THE DATA —
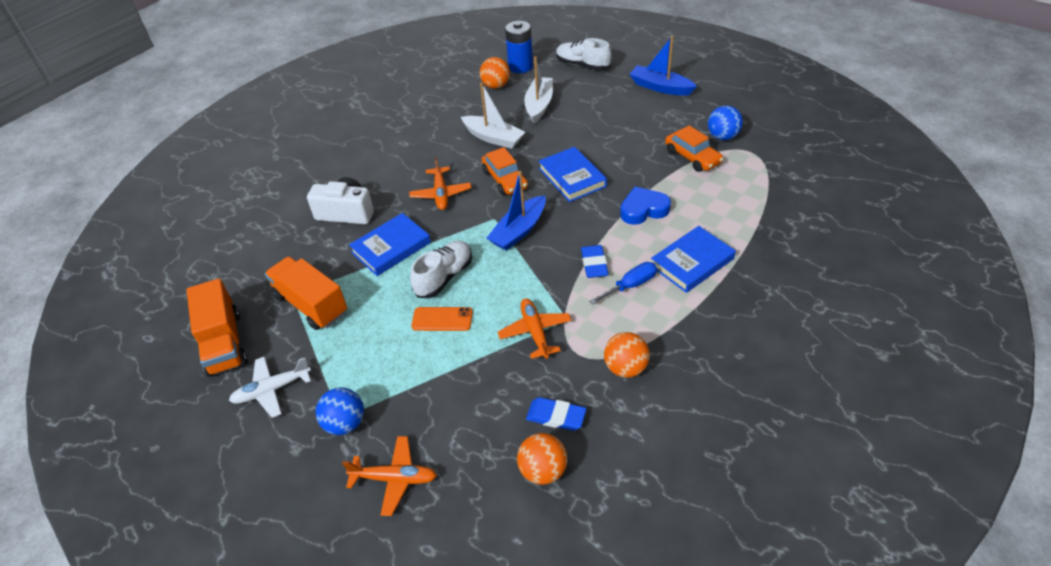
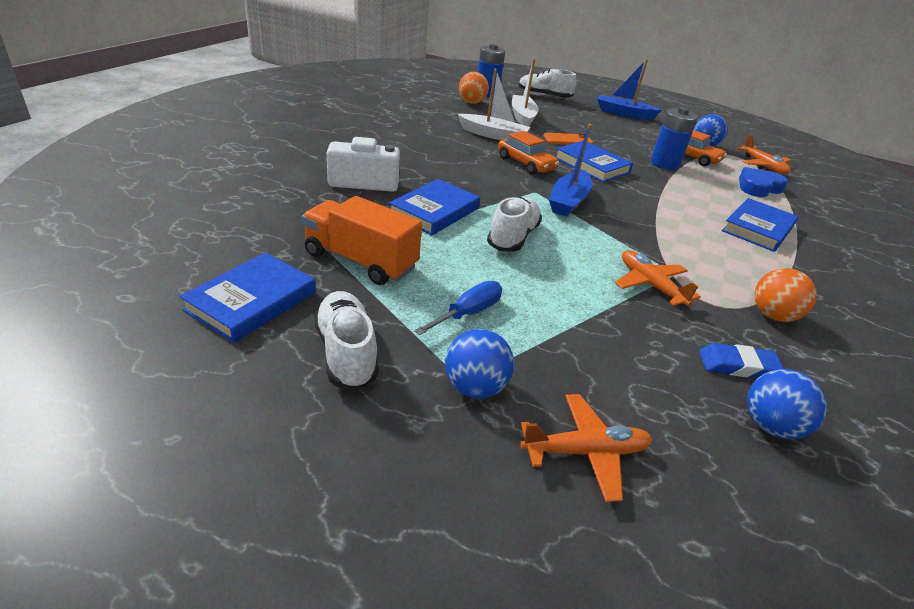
camera: 20 degrees left, 10 degrees down
orange truck [186,278,247,377] -> blue book [179,253,316,343]
white plane [229,356,311,418] -> white shoe [314,291,379,391]
orange plane [409,157,471,210] -> orange plane moved to [737,135,791,174]
orange phone [411,307,473,331] -> orange phone moved to [543,133,593,145]
orange ball [517,433,567,485] -> blue ball [747,369,827,439]
blue eraser [581,245,609,278] -> none
blue screwdriver [590,262,657,304] -> blue screwdriver moved to [414,281,502,335]
blue heart [620,187,671,225] -> blue heart moved to [739,167,788,197]
none -> blue battery [651,107,698,170]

EXERCISE DIRECTIONS — Please transcribe every entry exactly as written, leaving the pictures out.

ANSWER —
camera: 20 degrees left, 10 degrees down
orange truck [186,278,247,377] -> blue book [179,253,316,343]
white plane [229,356,311,418] -> white shoe [314,291,379,391]
orange plane [409,157,471,210] -> orange plane moved to [737,135,791,174]
orange phone [411,307,473,331] -> orange phone moved to [543,133,593,145]
orange ball [517,433,567,485] -> blue ball [747,369,827,439]
blue eraser [581,245,609,278] -> none
blue screwdriver [590,262,657,304] -> blue screwdriver moved to [414,281,502,335]
blue heart [620,187,671,225] -> blue heart moved to [739,167,788,197]
none -> blue battery [651,107,698,170]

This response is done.